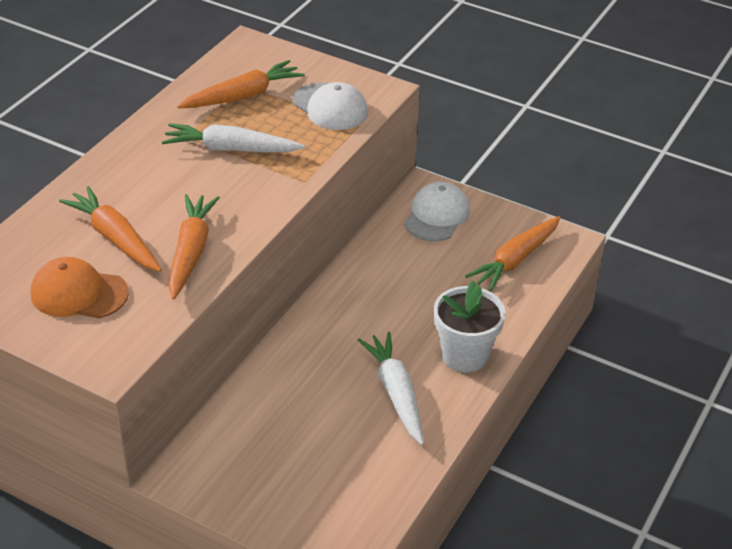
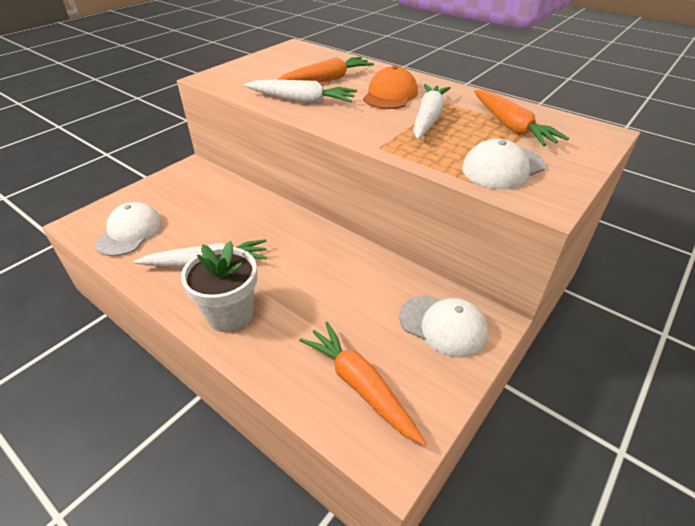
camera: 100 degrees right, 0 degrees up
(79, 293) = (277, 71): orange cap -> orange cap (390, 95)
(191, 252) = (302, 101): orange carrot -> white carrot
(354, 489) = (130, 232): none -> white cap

...

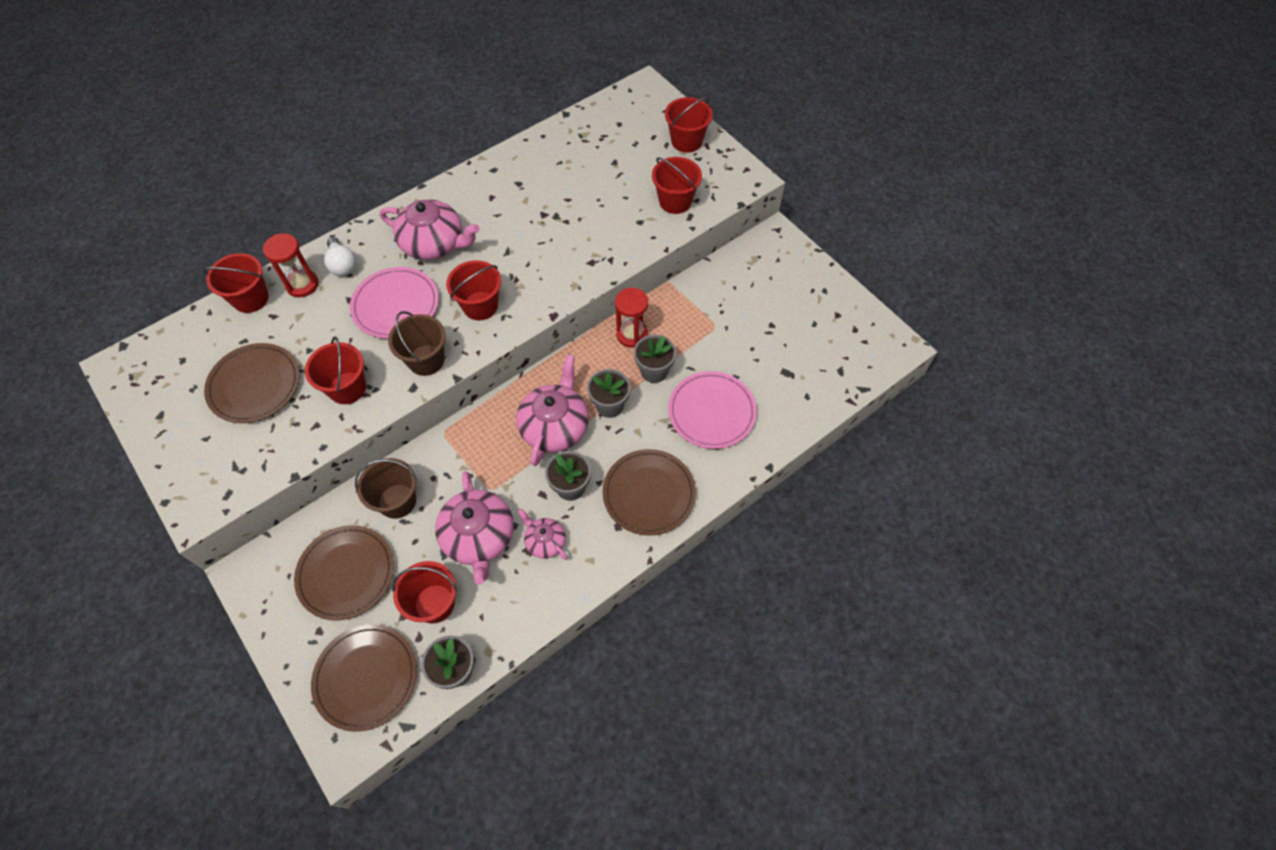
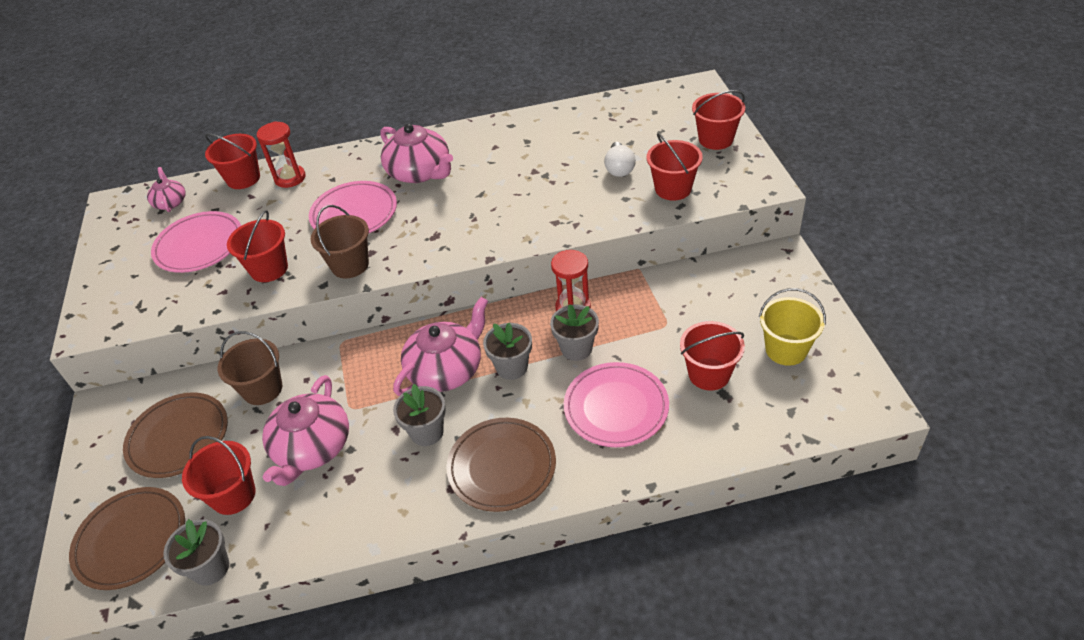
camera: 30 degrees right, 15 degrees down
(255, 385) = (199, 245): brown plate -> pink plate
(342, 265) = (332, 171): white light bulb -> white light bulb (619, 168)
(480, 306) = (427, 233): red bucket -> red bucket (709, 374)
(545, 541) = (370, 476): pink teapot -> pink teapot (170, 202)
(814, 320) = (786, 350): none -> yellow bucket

**WHAT IS NEEDED:**
Lines that contain "bucket" are to be copied from the records above.

**ANSWER:**
(480, 306) = (427, 233): red bucket -> red bucket (709, 374)
(814, 320) = (786, 350): none -> yellow bucket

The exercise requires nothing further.